Records from a data source:

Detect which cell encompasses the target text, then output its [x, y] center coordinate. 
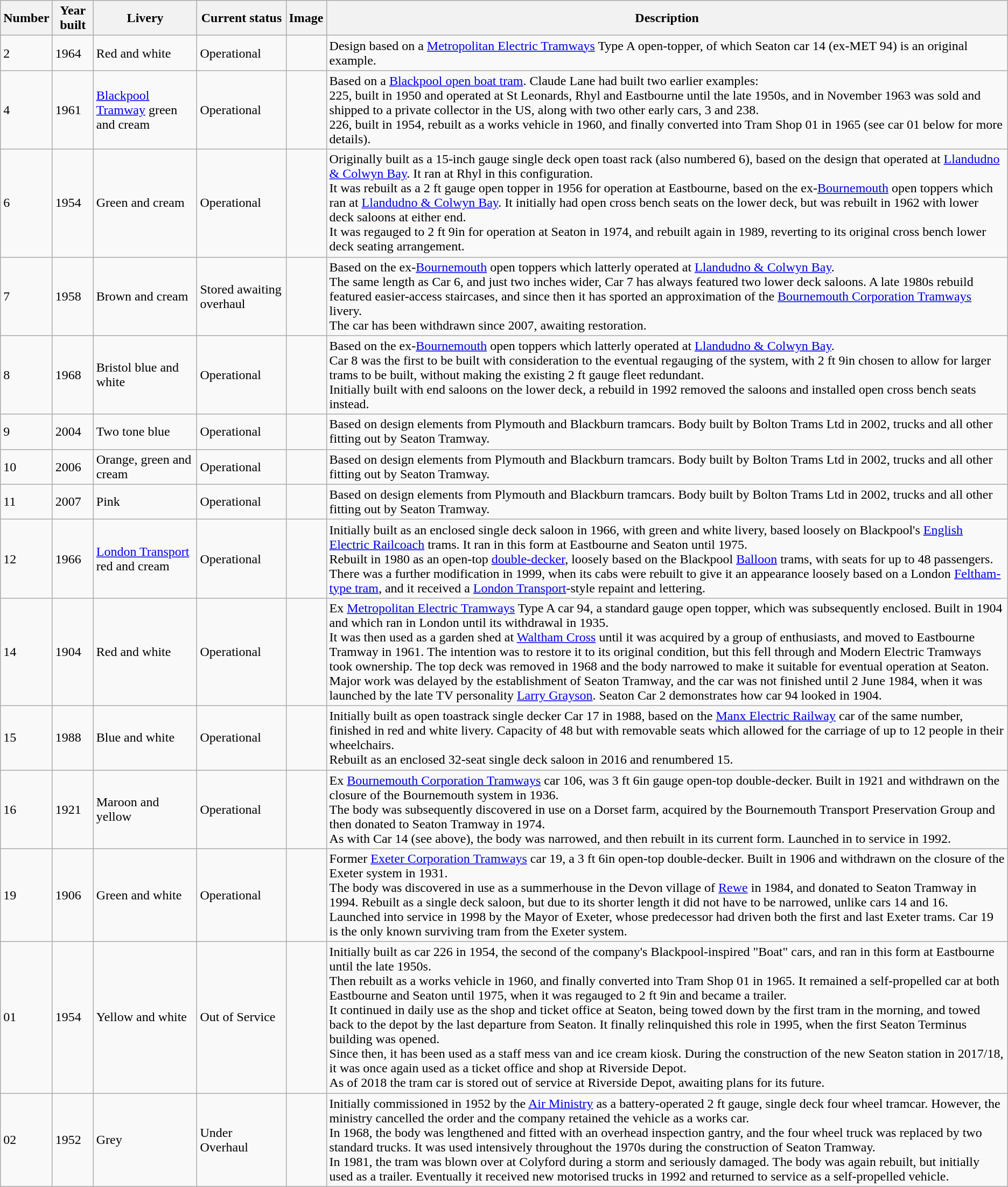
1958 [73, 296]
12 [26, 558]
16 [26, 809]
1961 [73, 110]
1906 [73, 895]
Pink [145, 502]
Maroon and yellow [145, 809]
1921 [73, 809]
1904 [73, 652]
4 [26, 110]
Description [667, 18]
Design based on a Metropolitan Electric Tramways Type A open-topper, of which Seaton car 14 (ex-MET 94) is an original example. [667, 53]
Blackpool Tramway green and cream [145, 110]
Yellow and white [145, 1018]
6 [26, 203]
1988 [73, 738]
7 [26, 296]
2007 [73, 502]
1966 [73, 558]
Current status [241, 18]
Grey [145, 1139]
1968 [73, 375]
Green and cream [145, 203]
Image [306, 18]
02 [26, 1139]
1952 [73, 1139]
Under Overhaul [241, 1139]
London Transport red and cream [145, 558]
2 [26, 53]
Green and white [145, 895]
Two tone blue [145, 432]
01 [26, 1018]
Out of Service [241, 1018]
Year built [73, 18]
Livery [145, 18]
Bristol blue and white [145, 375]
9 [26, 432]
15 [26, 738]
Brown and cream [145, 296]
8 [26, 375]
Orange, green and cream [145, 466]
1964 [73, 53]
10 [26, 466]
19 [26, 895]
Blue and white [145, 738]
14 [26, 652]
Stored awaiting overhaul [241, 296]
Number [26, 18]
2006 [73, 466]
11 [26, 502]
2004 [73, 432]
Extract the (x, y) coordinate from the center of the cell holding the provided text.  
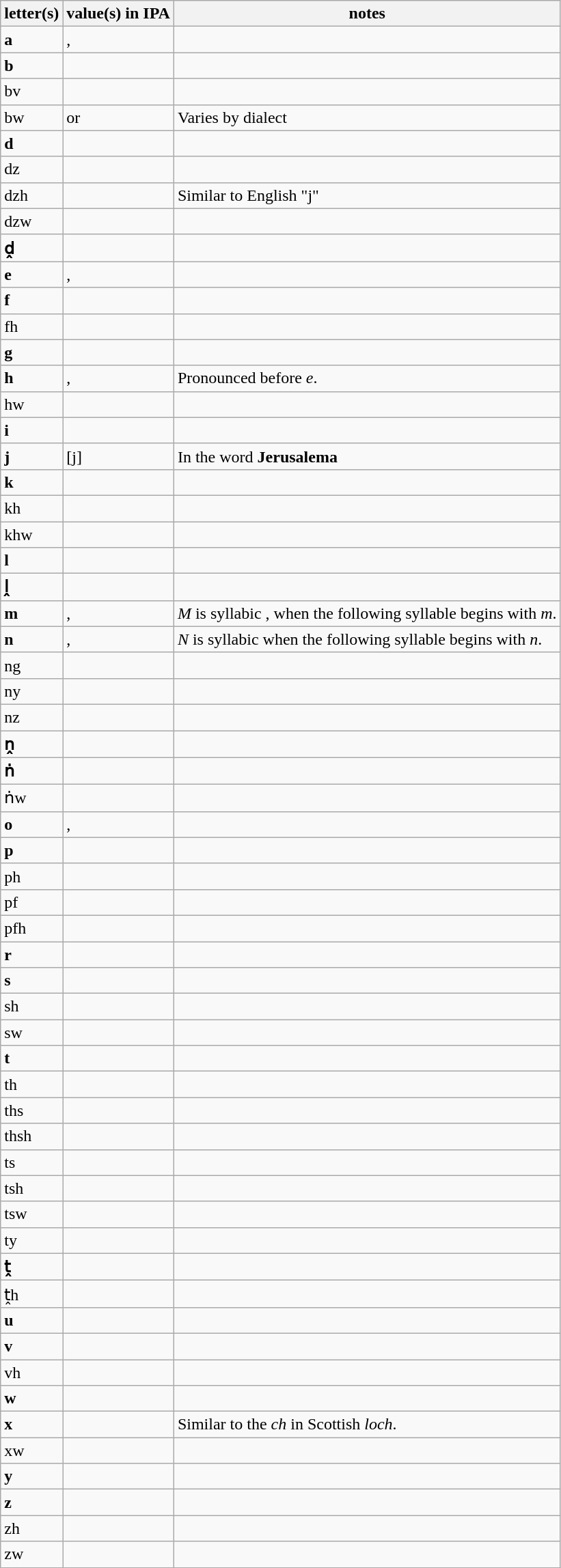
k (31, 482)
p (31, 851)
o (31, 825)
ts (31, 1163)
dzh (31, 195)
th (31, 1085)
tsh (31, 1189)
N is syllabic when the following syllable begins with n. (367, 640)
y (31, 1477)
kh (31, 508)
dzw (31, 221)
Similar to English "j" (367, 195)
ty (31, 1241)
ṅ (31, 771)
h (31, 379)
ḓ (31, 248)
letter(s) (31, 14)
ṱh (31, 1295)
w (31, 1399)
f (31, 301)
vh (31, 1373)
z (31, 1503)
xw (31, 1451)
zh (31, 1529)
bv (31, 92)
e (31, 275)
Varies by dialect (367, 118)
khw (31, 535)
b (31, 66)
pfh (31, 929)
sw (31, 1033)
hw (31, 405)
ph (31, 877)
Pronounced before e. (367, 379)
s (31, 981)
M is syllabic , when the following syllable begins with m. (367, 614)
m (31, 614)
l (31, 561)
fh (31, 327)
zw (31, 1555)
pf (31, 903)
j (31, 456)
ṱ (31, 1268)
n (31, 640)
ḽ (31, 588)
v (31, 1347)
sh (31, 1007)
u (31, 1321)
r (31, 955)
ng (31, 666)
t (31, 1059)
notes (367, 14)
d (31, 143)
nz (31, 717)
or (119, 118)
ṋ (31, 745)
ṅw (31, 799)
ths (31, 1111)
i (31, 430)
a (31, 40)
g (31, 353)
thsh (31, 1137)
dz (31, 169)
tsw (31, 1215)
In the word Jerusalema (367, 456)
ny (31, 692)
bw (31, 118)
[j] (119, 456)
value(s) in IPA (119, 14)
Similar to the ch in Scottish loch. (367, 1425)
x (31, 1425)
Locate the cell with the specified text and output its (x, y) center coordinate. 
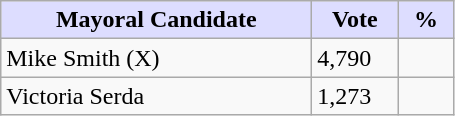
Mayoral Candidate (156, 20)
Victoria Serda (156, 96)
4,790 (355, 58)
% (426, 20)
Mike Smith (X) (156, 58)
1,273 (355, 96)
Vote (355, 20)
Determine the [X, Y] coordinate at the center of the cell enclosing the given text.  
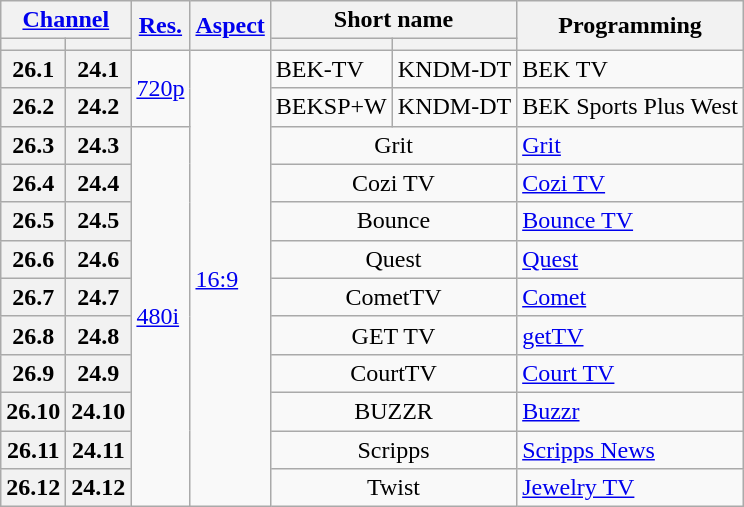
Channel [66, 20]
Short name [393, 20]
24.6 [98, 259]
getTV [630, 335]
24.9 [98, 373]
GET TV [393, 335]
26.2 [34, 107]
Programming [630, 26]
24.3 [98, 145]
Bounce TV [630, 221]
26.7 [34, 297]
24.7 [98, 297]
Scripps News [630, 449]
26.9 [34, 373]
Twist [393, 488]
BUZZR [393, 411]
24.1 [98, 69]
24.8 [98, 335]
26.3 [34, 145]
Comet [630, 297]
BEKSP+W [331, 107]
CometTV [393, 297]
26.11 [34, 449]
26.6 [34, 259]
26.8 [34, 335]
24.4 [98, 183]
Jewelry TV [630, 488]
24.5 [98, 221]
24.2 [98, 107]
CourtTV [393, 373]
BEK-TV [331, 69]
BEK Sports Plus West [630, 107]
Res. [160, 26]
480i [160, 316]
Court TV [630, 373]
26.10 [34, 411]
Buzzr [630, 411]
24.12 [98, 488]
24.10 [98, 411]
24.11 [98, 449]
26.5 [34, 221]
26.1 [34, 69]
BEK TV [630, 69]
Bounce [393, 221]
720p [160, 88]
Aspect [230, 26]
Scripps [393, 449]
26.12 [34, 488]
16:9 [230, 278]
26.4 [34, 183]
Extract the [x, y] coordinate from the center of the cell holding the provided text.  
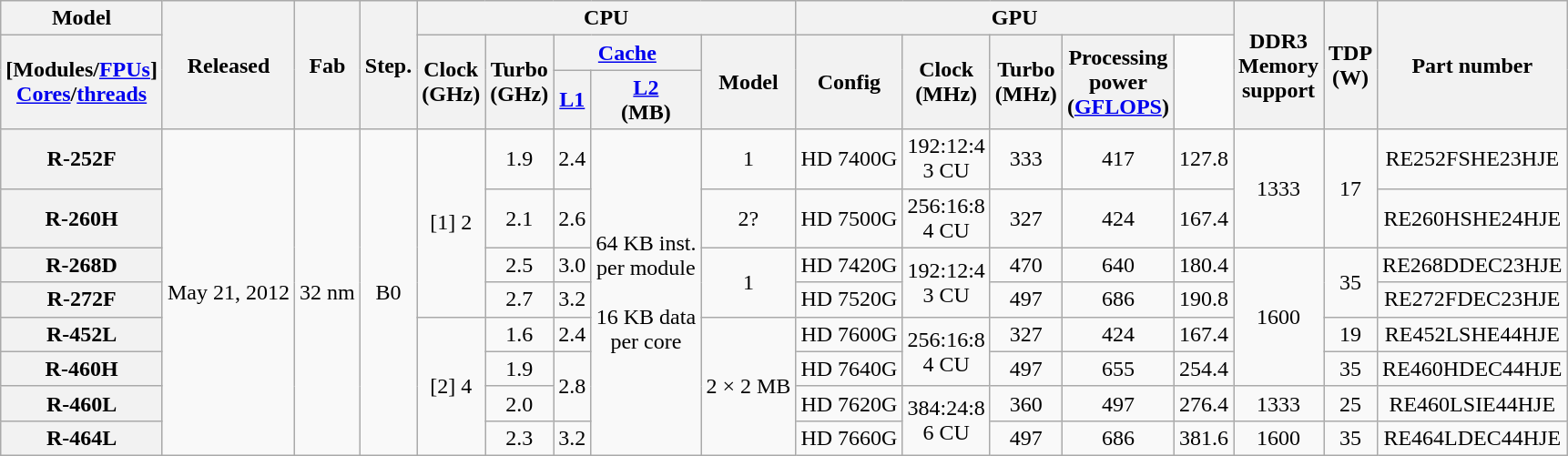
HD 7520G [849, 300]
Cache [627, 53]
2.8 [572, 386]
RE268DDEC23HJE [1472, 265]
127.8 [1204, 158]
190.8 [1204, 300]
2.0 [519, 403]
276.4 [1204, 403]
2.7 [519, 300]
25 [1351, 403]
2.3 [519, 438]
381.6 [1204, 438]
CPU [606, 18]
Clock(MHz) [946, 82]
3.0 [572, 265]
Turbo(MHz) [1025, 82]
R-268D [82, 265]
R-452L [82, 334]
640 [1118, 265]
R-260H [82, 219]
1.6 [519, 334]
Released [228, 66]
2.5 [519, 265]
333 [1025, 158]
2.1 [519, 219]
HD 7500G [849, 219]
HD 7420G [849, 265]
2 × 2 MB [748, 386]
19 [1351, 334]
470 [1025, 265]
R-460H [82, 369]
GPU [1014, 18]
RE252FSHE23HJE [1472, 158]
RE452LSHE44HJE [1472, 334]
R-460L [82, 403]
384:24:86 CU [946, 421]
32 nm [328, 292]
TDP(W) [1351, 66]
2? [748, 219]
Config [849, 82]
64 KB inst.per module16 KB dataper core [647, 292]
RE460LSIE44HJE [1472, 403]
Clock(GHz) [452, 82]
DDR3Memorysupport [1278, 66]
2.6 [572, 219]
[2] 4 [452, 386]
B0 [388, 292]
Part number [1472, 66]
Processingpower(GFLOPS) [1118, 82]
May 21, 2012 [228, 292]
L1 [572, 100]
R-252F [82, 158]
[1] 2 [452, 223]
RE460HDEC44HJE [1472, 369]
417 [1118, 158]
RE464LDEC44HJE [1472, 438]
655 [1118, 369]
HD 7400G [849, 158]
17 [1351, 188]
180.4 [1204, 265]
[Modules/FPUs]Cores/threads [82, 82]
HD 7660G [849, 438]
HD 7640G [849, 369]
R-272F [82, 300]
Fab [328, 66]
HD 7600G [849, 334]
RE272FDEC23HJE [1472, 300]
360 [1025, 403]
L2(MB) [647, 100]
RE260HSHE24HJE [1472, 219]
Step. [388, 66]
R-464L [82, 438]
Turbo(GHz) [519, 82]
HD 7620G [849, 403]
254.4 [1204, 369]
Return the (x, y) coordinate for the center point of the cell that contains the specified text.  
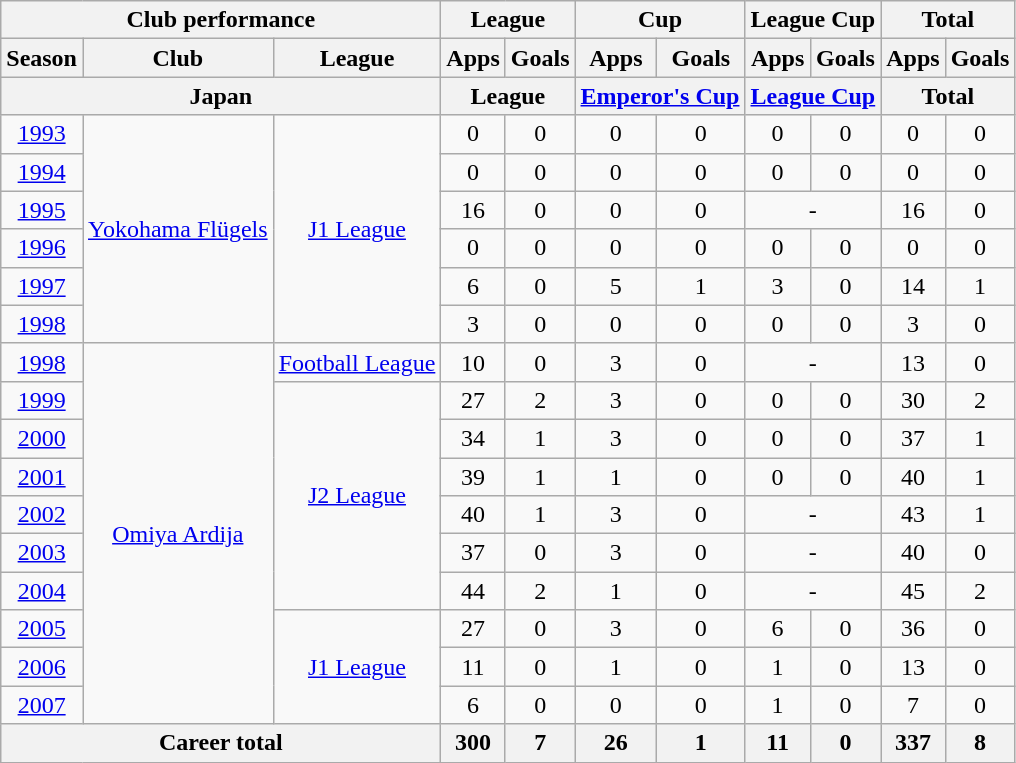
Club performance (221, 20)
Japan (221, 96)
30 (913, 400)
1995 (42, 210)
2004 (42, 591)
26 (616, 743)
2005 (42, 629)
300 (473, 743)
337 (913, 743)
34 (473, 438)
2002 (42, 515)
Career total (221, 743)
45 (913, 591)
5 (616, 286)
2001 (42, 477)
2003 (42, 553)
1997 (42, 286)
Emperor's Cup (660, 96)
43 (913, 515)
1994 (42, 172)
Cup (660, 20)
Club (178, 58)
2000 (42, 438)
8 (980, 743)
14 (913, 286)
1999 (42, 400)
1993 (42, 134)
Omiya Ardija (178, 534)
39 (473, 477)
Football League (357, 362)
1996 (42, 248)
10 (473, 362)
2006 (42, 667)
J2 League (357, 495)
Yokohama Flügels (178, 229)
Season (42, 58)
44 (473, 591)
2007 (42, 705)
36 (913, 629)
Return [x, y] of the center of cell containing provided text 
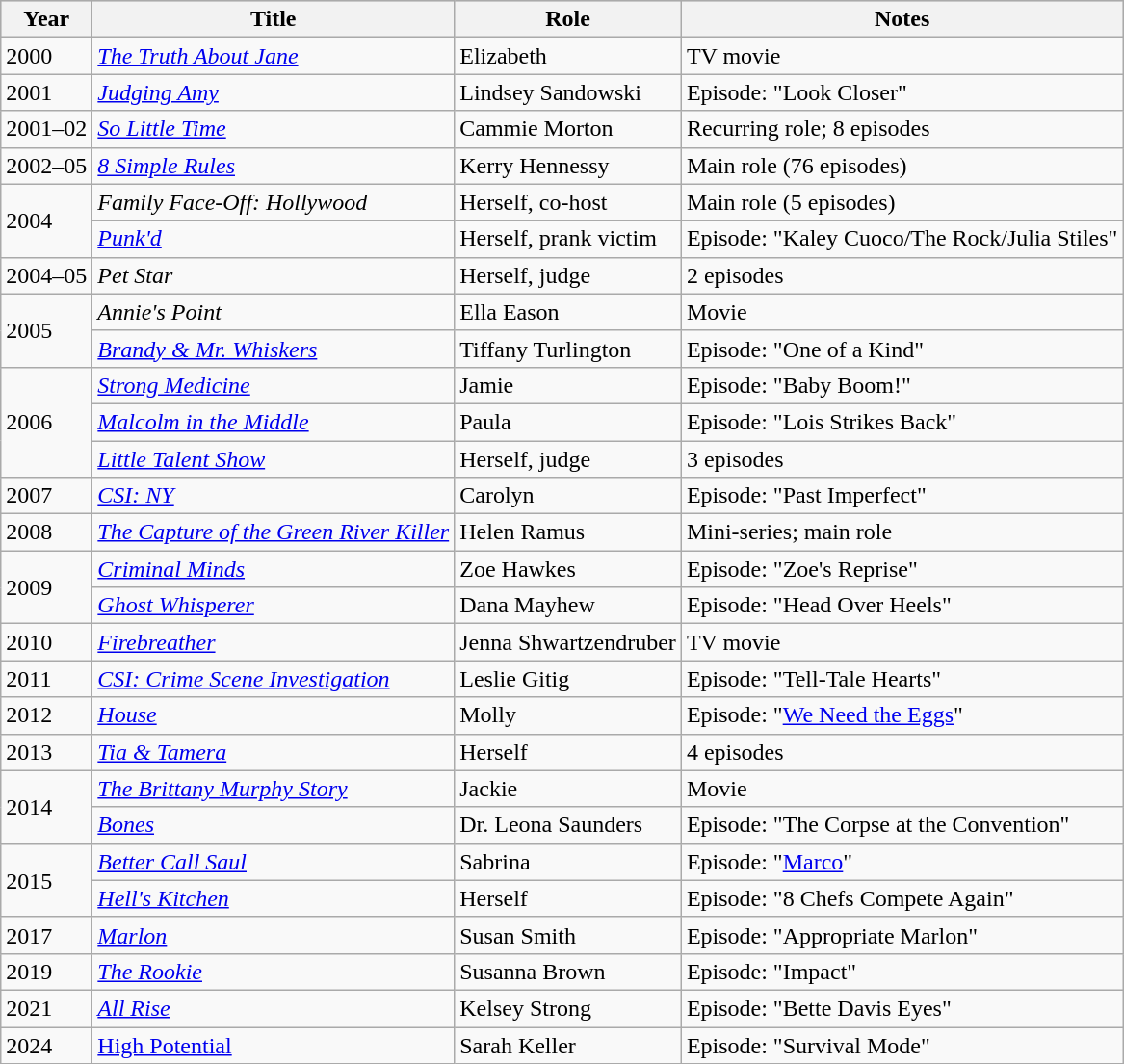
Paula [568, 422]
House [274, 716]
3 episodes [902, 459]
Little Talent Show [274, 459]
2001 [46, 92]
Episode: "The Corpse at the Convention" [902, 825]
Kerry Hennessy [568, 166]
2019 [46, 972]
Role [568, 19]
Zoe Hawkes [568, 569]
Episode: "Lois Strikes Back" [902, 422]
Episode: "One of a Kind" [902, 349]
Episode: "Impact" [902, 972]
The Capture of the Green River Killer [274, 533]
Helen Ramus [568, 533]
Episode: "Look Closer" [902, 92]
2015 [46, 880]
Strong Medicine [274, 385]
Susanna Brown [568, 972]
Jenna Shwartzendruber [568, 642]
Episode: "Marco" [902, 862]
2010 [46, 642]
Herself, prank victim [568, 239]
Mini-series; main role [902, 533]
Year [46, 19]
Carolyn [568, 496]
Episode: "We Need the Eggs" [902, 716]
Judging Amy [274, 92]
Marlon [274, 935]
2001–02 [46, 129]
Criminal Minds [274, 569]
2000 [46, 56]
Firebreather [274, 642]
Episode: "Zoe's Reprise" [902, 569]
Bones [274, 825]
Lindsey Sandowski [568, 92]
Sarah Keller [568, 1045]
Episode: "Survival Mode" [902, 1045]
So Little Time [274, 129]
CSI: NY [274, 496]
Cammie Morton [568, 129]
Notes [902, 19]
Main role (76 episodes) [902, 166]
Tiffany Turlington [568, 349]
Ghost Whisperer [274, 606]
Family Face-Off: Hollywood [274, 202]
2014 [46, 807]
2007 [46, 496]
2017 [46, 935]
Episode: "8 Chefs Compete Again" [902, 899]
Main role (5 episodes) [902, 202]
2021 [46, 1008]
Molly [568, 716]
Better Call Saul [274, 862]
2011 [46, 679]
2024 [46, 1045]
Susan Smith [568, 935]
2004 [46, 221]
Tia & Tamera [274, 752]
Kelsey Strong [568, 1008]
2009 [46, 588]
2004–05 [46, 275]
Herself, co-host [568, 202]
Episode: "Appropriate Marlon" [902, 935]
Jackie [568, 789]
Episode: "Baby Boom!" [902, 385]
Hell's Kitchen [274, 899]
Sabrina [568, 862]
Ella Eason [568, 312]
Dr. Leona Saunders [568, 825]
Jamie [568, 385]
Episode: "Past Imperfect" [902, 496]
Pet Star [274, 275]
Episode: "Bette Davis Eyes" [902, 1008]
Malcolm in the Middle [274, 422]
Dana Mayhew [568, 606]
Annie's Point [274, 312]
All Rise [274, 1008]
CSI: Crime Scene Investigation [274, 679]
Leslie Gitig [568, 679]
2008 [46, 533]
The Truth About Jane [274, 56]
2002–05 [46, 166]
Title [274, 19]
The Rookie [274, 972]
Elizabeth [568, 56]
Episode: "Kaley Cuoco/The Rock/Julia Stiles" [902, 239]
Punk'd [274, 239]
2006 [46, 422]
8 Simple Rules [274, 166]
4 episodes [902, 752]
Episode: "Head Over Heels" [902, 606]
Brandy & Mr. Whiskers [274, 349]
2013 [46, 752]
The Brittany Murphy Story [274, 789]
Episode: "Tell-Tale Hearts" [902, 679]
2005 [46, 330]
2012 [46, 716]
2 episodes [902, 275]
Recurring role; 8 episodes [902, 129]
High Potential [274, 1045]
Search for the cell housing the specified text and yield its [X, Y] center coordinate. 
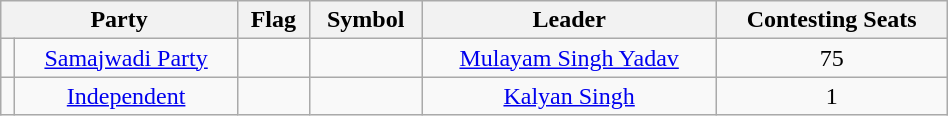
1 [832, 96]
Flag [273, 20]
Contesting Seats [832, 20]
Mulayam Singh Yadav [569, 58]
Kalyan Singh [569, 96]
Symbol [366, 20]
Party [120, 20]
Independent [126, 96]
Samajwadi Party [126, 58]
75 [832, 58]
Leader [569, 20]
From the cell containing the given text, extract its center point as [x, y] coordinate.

### WRITTEN INSTRUCTION
Please copy these lines from the listing unchanged, starting at the line that contains "k (31, 482)" and stopping after the line that contains "w (31, 1399)".

### RESULT OF THE TASK
k (31, 482)
p (31, 851)
o (31, 825)
ts (31, 1163)
dzh (31, 195)
th (31, 1085)
tsh (31, 1189)
N is syllabic when the following syllable begins with n. (367, 640)
y (31, 1477)
kh (31, 508)
dzw (31, 221)
Similar to English "j" (367, 195)
ty (31, 1241)
ṅ (31, 771)
h (31, 379)
ḓ (31, 248)
letter(s) (31, 14)
ṱh (31, 1295)
w (31, 1399)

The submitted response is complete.